Once the line with "pink truck: [240,233,332,304]" is found in the data, output it and each following line exactly, up to and including the line with "white carrot: [419,318,484,377]", and nothing before or after.

Data items
○ ○ ○ ○ ○ ○ ○
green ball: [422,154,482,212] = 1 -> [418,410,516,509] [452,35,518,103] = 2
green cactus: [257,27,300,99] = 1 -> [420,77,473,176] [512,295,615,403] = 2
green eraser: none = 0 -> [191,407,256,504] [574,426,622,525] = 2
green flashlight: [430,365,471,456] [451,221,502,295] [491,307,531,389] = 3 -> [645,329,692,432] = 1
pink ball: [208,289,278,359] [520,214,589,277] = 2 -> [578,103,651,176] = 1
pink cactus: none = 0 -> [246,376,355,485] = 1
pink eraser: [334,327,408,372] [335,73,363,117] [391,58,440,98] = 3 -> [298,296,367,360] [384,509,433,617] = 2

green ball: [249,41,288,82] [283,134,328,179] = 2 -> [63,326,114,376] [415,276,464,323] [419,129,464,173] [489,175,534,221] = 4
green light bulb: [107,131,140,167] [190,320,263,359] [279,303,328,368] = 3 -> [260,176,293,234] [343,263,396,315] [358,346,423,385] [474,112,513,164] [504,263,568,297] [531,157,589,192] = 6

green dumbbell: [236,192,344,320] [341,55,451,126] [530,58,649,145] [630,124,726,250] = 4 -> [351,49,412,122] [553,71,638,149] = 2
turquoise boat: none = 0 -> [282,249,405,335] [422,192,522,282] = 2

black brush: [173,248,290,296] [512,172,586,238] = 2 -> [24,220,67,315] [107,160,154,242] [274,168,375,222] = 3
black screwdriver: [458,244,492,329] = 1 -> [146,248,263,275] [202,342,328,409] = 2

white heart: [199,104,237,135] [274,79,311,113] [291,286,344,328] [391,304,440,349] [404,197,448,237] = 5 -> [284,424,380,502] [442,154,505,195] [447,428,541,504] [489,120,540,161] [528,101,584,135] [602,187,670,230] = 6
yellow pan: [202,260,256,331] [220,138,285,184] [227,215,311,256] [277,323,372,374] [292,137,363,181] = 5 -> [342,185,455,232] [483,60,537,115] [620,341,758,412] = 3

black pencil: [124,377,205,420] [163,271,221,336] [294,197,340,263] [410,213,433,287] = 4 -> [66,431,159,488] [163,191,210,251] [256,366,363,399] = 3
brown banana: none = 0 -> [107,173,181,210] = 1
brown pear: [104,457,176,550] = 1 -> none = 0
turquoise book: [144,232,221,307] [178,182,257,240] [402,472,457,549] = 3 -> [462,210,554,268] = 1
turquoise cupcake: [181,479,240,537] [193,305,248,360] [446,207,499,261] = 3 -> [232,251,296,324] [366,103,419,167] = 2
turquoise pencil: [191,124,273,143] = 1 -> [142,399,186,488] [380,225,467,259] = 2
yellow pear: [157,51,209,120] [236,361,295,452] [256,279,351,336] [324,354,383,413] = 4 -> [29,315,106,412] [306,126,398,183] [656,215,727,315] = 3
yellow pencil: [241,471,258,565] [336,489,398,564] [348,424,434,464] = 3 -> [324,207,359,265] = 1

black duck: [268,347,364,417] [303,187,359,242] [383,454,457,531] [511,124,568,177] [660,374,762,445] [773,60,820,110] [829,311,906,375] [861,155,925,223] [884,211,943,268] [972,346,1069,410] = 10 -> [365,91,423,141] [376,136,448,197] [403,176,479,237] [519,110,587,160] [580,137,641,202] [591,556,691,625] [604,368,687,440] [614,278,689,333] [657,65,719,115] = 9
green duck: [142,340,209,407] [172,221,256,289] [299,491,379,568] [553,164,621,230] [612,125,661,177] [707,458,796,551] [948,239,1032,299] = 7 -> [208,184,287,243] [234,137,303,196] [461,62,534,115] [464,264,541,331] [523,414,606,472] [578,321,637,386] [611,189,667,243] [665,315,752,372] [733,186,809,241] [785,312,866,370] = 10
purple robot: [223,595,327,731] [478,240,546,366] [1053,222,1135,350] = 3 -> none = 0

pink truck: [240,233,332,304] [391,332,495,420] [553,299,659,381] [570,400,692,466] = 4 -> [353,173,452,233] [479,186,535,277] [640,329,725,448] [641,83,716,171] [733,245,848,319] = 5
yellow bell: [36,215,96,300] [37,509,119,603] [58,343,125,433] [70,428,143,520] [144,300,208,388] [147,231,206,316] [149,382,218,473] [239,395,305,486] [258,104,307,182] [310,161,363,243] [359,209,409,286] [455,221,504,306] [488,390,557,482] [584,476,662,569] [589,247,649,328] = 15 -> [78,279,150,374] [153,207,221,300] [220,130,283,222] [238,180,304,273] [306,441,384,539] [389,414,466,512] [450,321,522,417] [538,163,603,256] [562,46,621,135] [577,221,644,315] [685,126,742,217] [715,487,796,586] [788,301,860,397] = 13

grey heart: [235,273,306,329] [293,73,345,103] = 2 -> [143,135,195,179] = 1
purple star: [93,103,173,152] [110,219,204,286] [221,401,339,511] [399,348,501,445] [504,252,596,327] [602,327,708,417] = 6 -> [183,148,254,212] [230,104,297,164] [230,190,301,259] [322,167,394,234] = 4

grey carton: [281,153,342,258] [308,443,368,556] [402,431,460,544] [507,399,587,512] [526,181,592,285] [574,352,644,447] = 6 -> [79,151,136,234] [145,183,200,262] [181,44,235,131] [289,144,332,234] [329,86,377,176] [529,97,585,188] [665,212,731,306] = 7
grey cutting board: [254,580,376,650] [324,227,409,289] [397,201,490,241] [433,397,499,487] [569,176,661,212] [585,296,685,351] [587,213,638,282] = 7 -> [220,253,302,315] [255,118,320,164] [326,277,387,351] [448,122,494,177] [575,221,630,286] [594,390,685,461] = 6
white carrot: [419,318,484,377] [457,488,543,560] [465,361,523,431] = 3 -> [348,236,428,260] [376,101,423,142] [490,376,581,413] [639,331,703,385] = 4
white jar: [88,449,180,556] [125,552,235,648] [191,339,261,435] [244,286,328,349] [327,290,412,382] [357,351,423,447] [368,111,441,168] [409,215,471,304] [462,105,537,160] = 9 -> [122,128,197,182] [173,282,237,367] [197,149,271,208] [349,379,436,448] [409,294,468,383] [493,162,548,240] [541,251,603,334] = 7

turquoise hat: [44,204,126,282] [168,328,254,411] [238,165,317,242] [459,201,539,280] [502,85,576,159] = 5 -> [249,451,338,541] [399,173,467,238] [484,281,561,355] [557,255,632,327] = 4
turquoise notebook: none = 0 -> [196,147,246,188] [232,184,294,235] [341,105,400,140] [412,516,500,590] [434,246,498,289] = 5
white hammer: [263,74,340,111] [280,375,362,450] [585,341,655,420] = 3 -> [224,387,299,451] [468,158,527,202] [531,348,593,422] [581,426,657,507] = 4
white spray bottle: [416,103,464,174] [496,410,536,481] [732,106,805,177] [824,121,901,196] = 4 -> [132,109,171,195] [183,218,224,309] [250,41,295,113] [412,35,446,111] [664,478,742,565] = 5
○ ○ ○ ○ ○ ○ ○
▶ [RESPONSE FOR THIS EXERCISE]:
pink truck: [240,233,332,304] [391,332,495,420] [553,299,659,381] [570,400,692,466] = 4 -> [353,173,452,233] [479,186,535,277] [640,329,725,448] [641,83,716,171] [733,245,848,319] = 5
yellow bell: [36,215,96,300] [37,509,119,603] [58,343,125,433] [70,428,143,520] [144,300,208,388] [147,231,206,316] [149,382,218,473] [239,395,305,486] [258,104,307,182] [310,161,363,243] [359,209,409,286] [455,221,504,306] [488,390,557,482] [584,476,662,569] [589,247,649,328] = 15 -> [78,279,150,374] [153,207,221,300] [220,130,283,222] [238,180,304,273] [306,441,384,539] [389,414,466,512] [450,321,522,417] [538,163,603,256] [562,46,621,135] [577,221,644,315] [685,126,742,217] [715,487,796,586] [788,301,860,397] = 13

grey heart: [235,273,306,329] [293,73,345,103] = 2 -> [143,135,195,179] = 1
purple star: [93,103,173,152] [110,219,204,286] [221,401,339,511] [399,348,501,445] [504,252,596,327] [602,327,708,417] = 6 -> [183,148,254,212] [230,104,297,164] [230,190,301,259] [322,167,394,234] = 4

grey carton: [281,153,342,258] [308,443,368,556] [402,431,460,544] [507,399,587,512] [526,181,592,285] [574,352,644,447] = 6 -> [79,151,136,234] [145,183,200,262] [181,44,235,131] [289,144,332,234] [329,86,377,176] [529,97,585,188] [665,212,731,306] = 7
grey cutting board: [254,580,376,650] [324,227,409,289] [397,201,490,241] [433,397,499,487] [569,176,661,212] [585,296,685,351] [587,213,638,282] = 7 -> [220,253,302,315] [255,118,320,164] [326,277,387,351] [448,122,494,177] [575,221,630,286] [594,390,685,461] = 6
white carrot: [419,318,484,377] [457,488,543,560] [465,361,523,431] = 3 -> [348,236,428,260] [376,101,423,142] [490,376,581,413] [639,331,703,385] = 4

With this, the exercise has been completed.